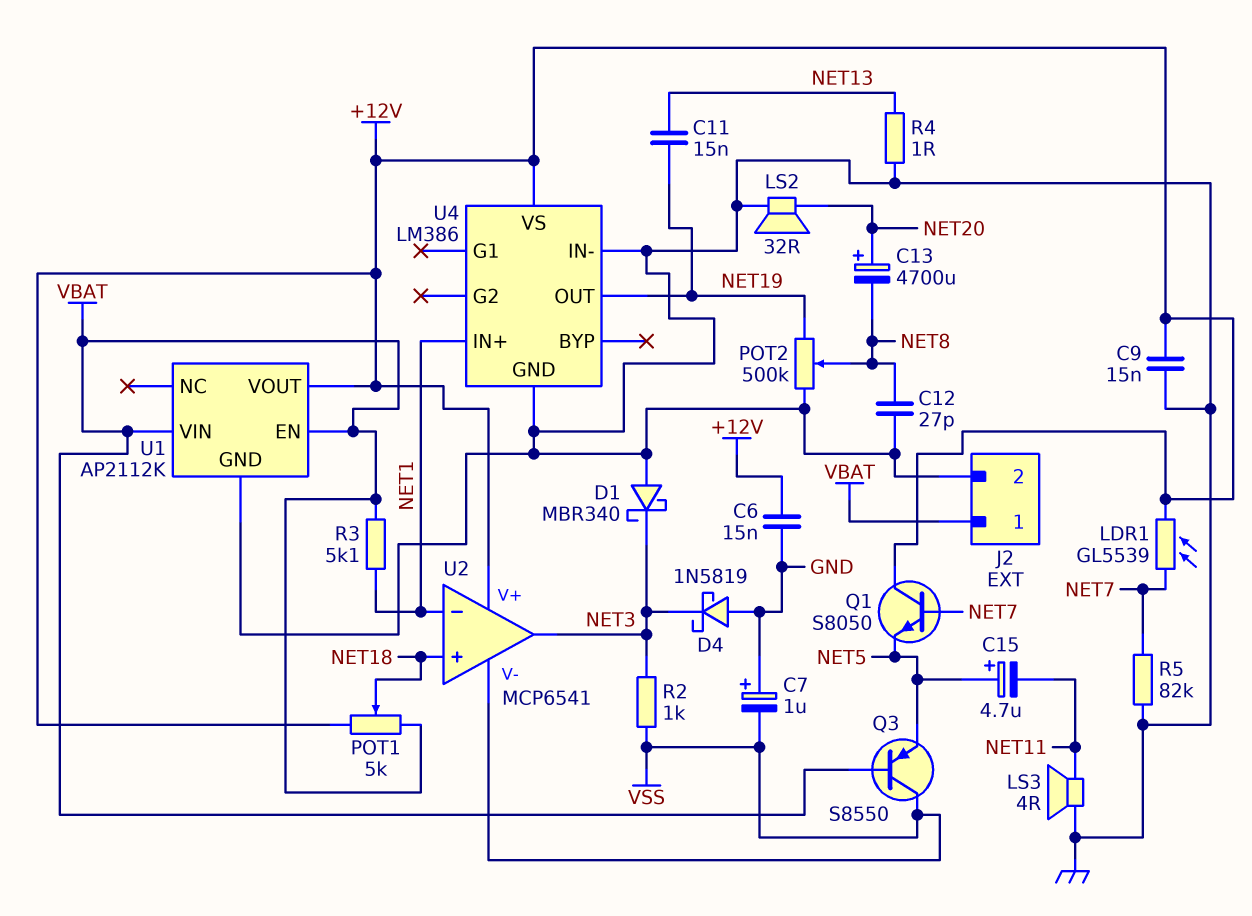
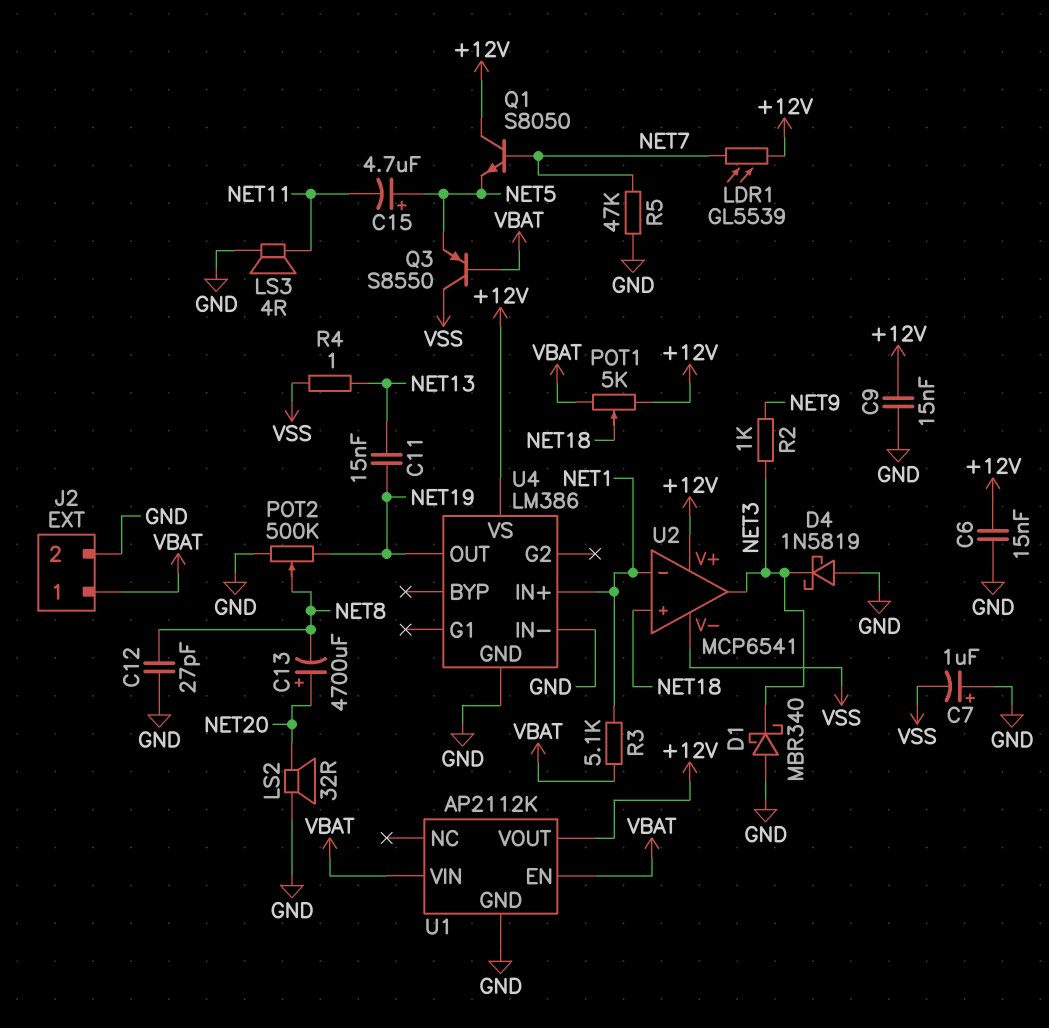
R2: 1k (NET3, VSS) -> 1k (NET3, NET9)
R4: 1 (GND, NET13) -> 1 (NET13, VSS)
R5: 82k (GND, NET7) -> 47k (GND, NET7)

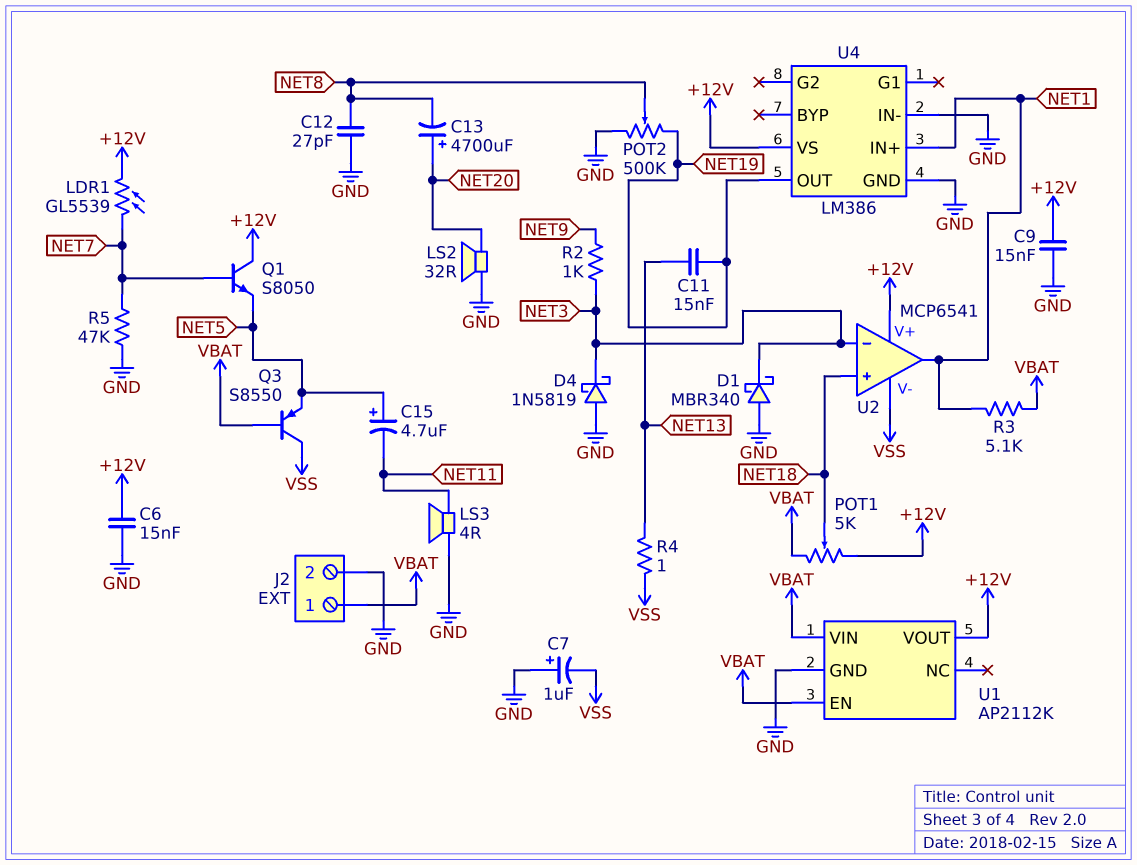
U2 pin in-: NET1 -> NET3
U2 pin out: NET3 -> NET1

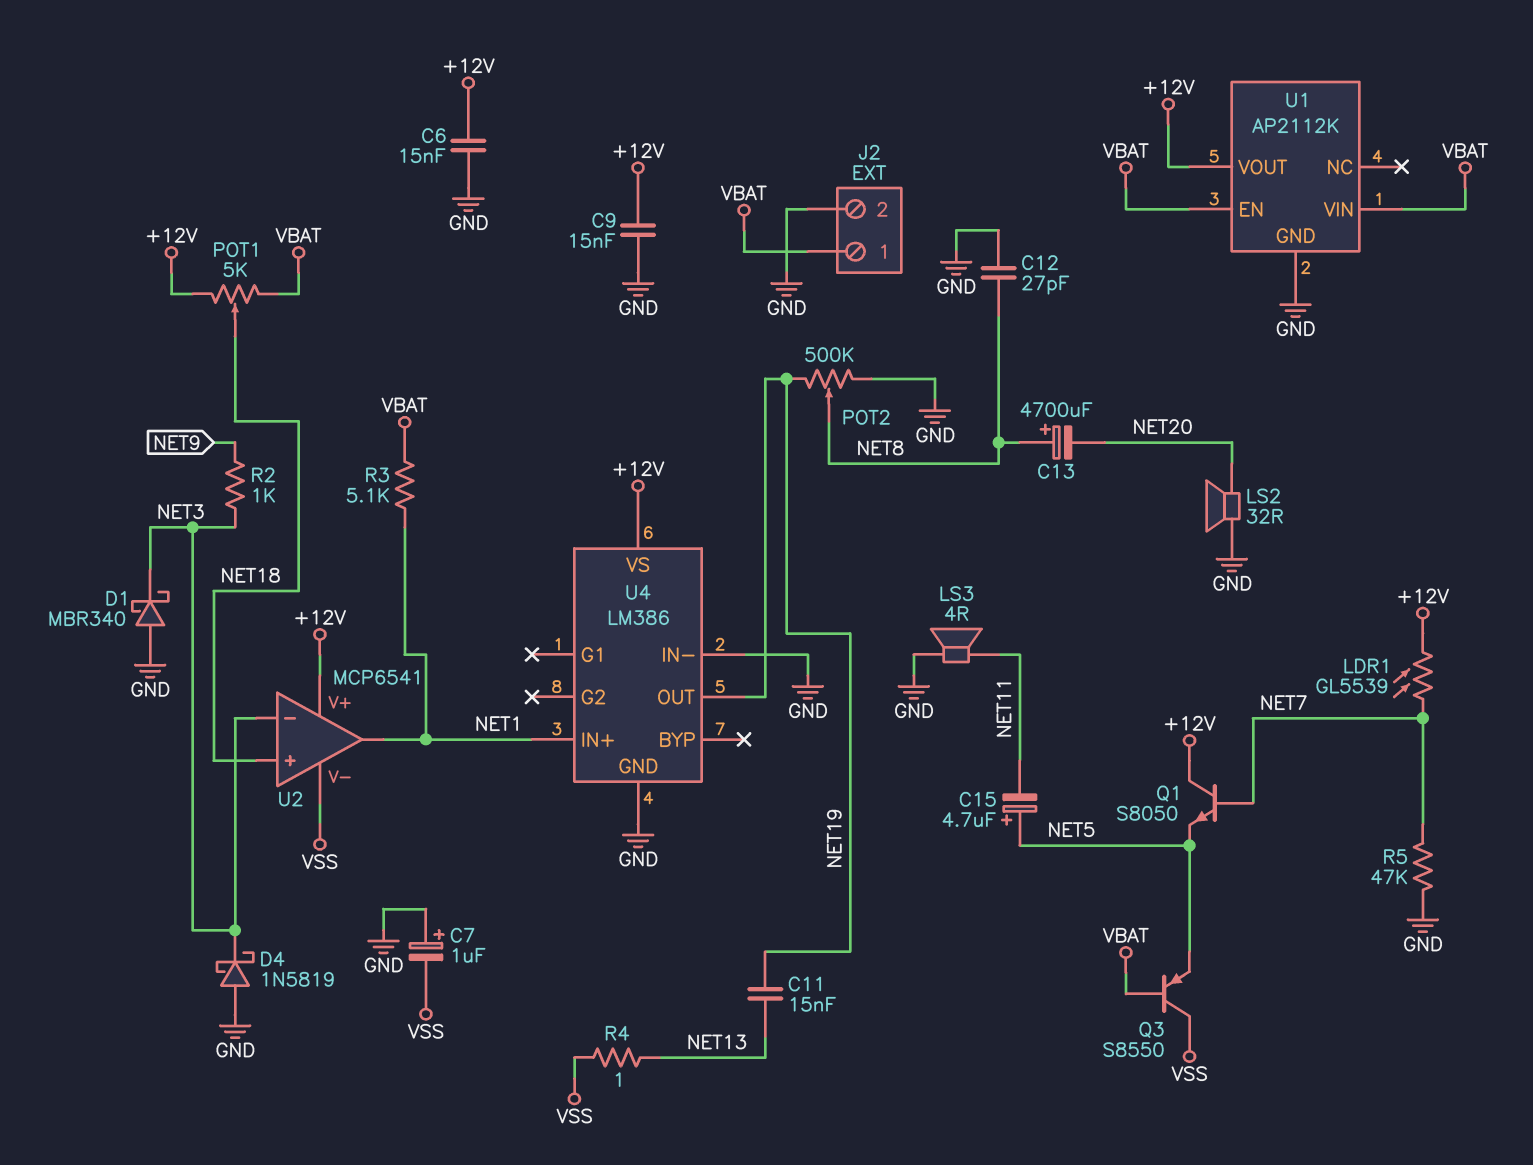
C13: 4700uF (plus NET20, minus NET8) -> 4700uF (plus NET8, minus NET20)

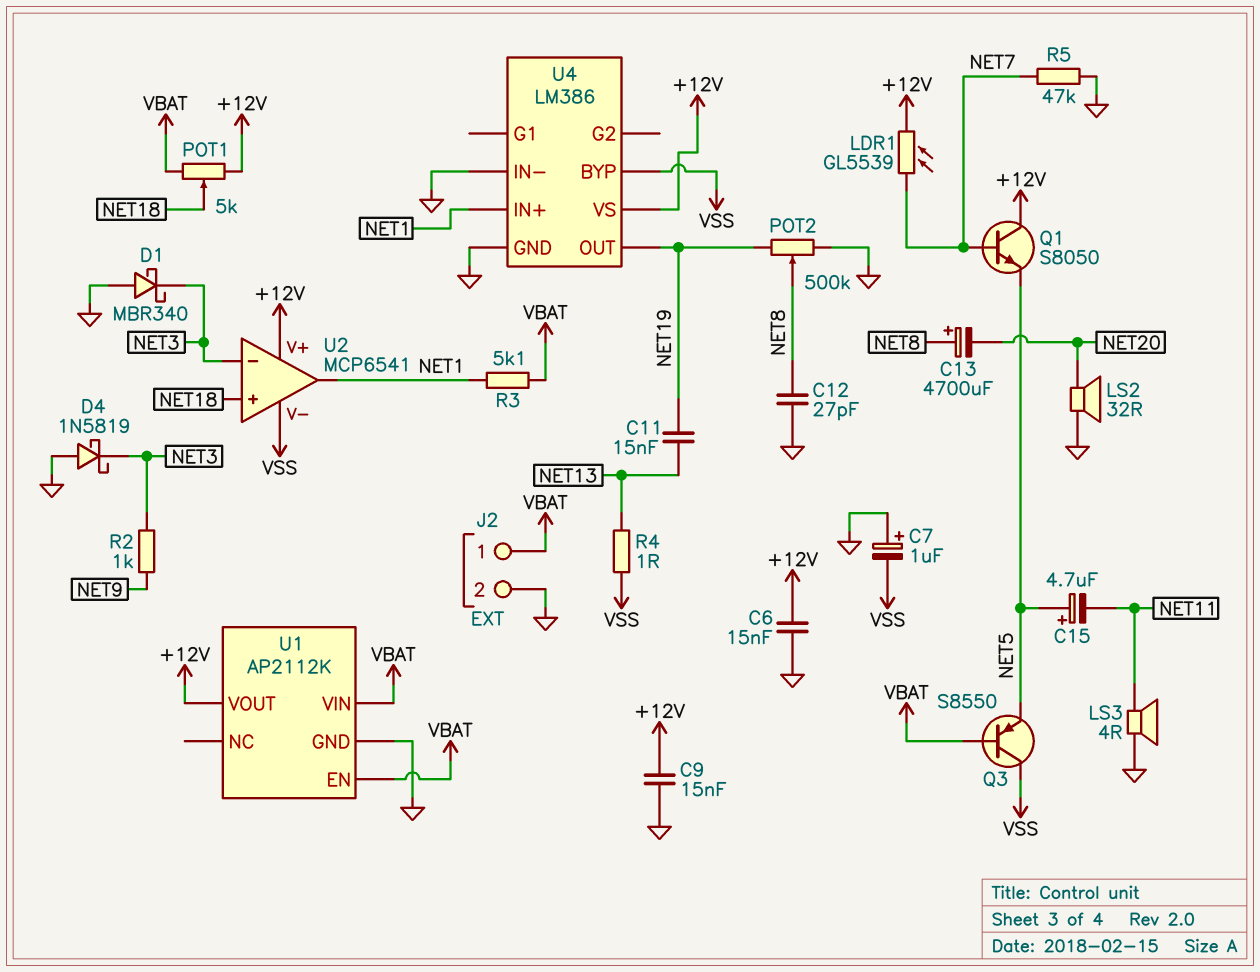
U4 pin BYP: none -> VSS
:::::
DESCRIPTION OF THE TASK: The lines running from the one with "C13: 4700uF (plus" to the close of the material above are to be retyped exactly; no picture is to be included.

YOUR SOLUTION:
C13: 4700uF (plus NET20, minus NET8) -> 4700uF (plus NET8, minus NET20)

U4 pin BYP: none -> VSS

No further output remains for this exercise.